● What to do
Which lines run from the one containing "second_place: [386, 162, 450, 197]" to the end of the listing? Copy them out exactly, leaving out the rest.

● Given records
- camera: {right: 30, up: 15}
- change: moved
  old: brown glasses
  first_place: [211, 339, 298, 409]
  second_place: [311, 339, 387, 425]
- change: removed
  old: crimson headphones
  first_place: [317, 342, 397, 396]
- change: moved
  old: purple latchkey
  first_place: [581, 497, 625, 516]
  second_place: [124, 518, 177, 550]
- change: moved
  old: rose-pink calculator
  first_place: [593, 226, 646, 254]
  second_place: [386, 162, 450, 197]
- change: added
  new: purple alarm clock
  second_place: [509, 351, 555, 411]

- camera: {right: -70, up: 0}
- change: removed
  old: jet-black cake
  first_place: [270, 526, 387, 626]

● Answer section
  second_place: [386, 162, 450, 197]
- change: added
  new: purple alarm clock
  second_place: [509, 351, 555, 411]

- camera: {right: -70, up: 0}
- change: removed
  old: jet-black cake
  first_place: [270, 526, 387, 626]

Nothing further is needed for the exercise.